Assignment
Find and return every line of the data that contains the word "switch".

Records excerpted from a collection
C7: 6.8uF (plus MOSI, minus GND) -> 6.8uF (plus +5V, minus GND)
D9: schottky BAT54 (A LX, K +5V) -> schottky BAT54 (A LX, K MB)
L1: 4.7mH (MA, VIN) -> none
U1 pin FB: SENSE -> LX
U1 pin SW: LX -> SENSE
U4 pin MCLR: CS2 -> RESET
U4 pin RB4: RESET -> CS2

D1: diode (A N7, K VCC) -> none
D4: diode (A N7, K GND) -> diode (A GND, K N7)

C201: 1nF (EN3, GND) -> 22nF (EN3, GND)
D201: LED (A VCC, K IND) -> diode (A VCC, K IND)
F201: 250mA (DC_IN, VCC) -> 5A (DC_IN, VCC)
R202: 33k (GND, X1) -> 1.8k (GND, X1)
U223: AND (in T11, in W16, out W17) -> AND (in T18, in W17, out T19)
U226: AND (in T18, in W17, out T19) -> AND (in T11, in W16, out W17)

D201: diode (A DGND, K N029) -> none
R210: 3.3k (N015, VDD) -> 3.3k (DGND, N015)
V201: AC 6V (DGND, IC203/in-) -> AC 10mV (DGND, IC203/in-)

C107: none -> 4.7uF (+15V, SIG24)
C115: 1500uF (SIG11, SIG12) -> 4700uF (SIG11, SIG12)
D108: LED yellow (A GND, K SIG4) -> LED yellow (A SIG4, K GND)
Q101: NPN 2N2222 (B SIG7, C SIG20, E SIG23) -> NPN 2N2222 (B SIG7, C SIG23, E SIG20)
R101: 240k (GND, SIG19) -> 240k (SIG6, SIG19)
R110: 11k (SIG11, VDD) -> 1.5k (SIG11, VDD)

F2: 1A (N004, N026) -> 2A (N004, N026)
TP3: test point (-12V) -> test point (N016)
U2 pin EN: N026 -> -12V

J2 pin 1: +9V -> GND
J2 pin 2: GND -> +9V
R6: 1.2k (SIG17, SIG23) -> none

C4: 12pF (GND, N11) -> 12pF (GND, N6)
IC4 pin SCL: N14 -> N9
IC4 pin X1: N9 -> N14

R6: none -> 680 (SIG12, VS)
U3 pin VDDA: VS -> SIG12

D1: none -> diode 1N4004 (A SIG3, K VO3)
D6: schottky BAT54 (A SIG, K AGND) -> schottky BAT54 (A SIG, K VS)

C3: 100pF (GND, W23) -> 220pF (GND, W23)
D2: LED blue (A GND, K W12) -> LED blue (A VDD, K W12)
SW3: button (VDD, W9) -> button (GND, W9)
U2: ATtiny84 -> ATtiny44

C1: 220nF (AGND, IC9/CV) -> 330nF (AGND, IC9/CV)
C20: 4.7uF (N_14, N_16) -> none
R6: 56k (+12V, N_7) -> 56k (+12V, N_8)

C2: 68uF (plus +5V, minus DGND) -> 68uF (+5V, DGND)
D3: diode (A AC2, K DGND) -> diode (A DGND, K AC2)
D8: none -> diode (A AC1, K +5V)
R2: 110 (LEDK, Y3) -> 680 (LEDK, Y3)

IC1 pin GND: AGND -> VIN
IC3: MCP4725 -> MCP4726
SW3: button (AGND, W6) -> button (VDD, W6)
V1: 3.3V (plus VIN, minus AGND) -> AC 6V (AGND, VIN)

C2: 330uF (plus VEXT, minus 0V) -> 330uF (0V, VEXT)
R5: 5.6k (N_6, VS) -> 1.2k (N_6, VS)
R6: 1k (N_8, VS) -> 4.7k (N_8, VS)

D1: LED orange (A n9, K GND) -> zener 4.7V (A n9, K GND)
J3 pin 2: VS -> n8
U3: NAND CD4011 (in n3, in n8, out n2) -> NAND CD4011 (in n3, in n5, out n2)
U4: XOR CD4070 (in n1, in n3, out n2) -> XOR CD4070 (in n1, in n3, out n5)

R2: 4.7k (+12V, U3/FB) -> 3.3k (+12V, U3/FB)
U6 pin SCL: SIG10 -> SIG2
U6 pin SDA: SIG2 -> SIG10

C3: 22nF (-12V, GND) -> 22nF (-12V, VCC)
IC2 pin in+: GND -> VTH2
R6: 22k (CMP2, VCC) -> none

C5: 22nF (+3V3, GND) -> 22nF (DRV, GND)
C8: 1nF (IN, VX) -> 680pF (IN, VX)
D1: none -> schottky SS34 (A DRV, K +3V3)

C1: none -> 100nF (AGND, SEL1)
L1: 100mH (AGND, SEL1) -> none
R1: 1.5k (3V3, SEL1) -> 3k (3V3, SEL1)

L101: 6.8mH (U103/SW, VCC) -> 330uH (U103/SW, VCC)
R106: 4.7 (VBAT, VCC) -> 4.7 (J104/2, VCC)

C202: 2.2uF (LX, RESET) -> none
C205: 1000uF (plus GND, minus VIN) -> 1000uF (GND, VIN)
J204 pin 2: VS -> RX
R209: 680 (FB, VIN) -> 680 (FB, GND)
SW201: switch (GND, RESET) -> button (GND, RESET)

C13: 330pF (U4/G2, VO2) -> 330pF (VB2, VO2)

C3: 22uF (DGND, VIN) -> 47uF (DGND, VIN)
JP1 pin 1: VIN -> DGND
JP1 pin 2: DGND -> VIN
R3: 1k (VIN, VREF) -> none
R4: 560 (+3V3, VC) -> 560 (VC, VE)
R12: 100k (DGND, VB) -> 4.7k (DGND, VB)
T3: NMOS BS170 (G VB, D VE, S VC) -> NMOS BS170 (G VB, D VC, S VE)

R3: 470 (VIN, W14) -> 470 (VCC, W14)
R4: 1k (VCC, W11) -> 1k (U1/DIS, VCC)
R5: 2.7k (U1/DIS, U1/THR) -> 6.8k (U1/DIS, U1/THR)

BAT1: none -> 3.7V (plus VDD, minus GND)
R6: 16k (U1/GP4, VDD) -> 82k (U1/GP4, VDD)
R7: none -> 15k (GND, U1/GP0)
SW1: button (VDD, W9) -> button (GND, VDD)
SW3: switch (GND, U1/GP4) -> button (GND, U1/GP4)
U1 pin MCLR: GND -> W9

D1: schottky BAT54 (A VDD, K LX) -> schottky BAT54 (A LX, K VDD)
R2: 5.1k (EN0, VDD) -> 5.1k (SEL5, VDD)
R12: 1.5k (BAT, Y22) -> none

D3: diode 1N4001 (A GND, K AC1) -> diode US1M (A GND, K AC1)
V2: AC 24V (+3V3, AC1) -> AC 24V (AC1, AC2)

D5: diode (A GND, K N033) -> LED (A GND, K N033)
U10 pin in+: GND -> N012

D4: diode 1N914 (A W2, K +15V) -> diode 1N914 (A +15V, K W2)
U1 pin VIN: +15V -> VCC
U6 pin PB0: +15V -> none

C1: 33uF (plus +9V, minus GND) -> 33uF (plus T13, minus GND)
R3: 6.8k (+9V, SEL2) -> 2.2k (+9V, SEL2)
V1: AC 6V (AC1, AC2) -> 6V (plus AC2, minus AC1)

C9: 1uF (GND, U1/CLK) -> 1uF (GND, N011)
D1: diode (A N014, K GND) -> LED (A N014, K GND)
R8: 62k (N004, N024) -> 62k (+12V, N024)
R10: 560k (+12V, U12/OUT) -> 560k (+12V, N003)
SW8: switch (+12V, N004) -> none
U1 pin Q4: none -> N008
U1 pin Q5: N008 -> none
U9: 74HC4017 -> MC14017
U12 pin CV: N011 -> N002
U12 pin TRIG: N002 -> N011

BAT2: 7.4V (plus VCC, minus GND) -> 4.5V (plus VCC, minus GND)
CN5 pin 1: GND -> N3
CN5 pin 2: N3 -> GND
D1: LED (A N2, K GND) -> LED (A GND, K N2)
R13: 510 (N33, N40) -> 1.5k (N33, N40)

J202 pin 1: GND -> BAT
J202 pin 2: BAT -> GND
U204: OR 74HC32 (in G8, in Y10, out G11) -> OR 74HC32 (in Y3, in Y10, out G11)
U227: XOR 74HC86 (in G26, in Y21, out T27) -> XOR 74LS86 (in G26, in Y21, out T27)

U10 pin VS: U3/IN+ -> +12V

Solution to this task
SW201: switch (GND, RESET) -> button (GND, RESET)
SW3: switch (GND, U1/GP4) -> button (GND, U1/GP4)
SW8: switch (+12V, N004) -> none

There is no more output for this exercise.